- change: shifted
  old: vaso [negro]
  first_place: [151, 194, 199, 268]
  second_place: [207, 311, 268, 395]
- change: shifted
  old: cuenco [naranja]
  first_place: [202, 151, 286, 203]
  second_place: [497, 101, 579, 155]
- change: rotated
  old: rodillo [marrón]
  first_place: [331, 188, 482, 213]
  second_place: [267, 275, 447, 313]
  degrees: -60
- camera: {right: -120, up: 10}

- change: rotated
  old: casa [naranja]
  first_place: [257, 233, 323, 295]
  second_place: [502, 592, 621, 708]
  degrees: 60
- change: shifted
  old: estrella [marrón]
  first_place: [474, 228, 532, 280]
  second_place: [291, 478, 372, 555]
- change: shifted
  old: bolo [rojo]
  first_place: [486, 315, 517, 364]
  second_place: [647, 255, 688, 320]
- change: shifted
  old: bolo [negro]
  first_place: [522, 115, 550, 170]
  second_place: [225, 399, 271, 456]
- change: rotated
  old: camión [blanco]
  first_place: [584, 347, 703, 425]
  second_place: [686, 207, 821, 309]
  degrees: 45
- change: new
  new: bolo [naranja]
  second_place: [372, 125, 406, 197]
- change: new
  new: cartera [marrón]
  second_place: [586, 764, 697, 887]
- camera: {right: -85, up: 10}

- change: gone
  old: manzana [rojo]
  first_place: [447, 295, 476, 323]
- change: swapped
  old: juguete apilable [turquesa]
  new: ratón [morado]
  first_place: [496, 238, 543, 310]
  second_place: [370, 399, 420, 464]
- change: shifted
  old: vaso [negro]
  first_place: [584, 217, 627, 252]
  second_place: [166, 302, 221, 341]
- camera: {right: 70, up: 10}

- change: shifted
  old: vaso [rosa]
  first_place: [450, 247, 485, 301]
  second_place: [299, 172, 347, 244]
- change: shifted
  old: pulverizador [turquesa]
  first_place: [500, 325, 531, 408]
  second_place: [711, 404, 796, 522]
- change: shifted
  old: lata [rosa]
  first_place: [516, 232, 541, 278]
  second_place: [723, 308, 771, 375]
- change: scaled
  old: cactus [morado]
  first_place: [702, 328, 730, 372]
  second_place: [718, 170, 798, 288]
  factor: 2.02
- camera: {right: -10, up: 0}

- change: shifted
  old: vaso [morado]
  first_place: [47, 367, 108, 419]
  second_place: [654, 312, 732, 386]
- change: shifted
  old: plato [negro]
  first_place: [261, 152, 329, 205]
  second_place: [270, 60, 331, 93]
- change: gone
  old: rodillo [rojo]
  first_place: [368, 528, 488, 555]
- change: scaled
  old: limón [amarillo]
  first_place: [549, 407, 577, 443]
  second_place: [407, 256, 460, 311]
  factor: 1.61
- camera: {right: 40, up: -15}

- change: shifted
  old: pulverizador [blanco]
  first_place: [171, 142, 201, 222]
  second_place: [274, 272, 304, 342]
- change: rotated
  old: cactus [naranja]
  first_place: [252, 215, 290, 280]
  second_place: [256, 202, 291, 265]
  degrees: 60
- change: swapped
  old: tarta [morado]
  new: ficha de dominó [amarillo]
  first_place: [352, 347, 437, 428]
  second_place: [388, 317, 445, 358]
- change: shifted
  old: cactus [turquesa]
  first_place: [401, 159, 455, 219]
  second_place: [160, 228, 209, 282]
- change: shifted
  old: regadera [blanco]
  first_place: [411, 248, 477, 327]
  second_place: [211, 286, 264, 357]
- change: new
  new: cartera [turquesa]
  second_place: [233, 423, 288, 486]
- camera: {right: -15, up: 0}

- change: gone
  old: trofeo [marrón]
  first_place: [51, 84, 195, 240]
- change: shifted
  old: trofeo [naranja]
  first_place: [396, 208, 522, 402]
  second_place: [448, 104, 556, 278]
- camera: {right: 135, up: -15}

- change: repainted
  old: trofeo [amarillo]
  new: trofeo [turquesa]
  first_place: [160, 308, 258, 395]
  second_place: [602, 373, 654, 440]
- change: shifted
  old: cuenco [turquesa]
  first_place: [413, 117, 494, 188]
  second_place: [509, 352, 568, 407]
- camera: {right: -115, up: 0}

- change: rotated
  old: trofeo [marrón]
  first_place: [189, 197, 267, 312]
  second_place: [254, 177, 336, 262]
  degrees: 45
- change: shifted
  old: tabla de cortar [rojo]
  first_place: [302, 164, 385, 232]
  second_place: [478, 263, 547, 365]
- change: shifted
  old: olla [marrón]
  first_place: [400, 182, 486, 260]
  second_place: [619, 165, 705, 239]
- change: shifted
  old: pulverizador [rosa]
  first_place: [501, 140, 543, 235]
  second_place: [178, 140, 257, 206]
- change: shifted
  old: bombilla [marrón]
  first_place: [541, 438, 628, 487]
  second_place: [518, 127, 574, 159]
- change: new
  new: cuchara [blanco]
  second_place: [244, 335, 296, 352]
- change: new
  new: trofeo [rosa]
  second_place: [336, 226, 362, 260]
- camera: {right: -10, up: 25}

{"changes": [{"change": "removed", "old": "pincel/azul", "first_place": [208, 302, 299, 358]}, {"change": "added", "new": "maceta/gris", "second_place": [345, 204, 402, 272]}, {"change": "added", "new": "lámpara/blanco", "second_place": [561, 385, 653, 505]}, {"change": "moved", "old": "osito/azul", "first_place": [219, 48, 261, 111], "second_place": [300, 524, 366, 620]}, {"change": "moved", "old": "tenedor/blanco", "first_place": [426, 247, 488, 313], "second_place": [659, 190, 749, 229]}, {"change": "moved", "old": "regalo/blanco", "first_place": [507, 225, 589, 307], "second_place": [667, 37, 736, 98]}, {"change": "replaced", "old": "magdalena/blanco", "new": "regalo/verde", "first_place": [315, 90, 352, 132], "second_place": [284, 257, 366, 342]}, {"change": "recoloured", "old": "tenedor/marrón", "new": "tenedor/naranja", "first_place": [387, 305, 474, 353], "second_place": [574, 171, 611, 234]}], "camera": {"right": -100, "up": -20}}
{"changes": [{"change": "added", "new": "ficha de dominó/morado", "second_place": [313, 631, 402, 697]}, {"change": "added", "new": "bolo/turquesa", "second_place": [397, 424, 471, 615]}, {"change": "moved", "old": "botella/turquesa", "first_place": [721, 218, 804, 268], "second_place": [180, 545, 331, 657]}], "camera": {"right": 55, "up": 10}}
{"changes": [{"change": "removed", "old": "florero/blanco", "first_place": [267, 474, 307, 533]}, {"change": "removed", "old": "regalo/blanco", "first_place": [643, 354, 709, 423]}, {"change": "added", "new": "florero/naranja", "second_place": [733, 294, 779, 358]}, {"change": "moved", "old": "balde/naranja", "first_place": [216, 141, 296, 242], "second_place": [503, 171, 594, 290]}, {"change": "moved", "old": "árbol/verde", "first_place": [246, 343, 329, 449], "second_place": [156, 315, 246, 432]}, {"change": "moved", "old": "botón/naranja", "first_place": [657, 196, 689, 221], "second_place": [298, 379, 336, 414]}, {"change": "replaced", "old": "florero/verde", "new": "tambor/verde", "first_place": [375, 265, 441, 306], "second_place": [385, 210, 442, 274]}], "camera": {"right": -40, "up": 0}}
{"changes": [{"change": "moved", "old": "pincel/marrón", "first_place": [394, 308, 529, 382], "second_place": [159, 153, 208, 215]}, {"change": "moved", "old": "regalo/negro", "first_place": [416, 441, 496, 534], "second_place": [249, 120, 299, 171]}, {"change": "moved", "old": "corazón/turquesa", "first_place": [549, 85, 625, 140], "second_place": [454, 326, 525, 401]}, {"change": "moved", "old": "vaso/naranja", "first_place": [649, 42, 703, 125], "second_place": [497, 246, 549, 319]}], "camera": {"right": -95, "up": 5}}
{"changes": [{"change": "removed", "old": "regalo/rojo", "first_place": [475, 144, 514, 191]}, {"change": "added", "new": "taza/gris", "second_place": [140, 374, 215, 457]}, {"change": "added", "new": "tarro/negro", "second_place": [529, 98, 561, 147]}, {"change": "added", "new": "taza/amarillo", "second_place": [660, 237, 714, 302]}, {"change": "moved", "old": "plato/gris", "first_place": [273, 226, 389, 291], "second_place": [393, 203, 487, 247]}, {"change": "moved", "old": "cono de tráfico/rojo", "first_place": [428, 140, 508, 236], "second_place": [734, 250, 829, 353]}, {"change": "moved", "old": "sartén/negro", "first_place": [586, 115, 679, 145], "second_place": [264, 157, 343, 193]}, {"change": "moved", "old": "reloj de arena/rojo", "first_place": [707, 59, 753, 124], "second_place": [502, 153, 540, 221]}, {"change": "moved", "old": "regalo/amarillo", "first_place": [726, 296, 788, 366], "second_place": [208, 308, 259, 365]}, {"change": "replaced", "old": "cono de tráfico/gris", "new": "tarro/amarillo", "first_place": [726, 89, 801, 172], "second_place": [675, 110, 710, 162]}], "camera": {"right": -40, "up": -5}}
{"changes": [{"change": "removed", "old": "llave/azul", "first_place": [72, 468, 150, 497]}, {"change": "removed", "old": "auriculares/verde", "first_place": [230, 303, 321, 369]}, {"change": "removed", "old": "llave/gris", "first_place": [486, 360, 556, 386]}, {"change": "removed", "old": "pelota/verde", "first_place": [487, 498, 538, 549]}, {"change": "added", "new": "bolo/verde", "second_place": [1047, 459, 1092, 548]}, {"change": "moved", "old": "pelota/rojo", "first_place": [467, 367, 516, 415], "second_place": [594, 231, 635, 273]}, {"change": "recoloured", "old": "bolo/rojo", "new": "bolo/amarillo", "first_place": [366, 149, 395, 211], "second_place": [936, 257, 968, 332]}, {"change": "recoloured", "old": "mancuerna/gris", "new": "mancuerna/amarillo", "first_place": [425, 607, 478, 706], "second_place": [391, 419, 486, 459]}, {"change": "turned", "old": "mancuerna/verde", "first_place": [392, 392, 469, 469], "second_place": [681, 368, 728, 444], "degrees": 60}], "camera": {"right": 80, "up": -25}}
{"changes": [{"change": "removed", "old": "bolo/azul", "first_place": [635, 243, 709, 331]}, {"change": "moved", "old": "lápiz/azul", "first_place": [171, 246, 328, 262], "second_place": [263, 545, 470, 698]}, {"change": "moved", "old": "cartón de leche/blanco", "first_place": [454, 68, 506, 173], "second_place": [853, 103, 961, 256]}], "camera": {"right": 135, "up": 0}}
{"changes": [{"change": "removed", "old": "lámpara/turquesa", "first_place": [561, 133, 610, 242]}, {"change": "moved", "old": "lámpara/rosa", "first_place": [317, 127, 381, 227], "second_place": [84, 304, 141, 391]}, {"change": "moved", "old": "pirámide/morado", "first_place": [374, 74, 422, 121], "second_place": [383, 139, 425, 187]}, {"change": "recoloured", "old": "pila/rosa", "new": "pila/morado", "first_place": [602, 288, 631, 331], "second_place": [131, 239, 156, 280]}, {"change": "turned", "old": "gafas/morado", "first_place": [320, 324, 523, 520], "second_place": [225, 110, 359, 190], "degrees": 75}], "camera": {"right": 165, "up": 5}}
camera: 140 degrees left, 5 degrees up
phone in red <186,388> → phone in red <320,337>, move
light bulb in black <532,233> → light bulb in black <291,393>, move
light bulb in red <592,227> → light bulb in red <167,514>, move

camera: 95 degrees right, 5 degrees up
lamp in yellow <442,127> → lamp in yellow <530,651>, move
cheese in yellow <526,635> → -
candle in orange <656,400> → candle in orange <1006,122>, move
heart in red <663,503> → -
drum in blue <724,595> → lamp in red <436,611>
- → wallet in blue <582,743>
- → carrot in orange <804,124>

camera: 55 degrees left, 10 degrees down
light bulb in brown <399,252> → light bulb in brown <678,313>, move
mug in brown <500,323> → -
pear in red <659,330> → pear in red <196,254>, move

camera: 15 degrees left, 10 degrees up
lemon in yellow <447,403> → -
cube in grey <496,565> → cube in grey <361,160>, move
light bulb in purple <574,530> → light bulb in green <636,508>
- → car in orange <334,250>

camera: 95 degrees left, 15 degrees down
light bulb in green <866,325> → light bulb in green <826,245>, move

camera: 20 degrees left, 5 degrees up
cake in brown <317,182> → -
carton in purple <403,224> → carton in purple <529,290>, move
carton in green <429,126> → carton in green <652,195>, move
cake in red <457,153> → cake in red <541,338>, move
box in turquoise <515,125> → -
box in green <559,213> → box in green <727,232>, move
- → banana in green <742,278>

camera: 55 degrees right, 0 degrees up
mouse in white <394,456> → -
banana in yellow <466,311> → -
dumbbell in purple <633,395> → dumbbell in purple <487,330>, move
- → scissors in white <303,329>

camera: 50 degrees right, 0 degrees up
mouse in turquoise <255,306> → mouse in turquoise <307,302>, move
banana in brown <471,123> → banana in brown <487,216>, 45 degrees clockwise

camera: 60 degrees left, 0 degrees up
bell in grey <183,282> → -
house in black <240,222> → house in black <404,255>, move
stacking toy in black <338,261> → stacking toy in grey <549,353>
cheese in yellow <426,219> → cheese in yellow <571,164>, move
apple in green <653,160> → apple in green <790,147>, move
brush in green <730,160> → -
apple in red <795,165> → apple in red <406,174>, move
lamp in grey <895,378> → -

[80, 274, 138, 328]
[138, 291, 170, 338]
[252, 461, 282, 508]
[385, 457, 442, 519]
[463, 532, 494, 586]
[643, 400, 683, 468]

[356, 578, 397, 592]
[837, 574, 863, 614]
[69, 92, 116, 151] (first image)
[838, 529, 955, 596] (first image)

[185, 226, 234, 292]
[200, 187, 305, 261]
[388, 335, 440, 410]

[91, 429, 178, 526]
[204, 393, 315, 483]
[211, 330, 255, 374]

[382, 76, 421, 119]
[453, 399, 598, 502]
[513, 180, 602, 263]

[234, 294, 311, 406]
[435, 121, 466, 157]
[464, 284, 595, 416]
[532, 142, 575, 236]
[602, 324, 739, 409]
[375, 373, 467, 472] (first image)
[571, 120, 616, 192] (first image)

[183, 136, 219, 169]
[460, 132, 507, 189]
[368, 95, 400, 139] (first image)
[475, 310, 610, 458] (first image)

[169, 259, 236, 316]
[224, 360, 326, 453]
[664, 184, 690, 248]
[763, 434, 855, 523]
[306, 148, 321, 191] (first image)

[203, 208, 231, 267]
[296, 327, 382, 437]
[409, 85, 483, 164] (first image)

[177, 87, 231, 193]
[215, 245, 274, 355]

---

### EXERCISE PROMPT
Take the lines from the top of the data through the one that contains "degrees: -60" and copy them exactly, leaving out every line after it.

### THE COMPLETED TASK
- change: shifted
  old: vaso [negro]
  first_place: [151, 194, 199, 268]
  second_place: [207, 311, 268, 395]
- change: shifted
  old: cuenco [naranja]
  first_place: [202, 151, 286, 203]
  second_place: [497, 101, 579, 155]
- change: rotated
  old: rodillo [marrón]
  first_place: [331, 188, 482, 213]
  second_place: [267, 275, 447, 313]
  degrees: -60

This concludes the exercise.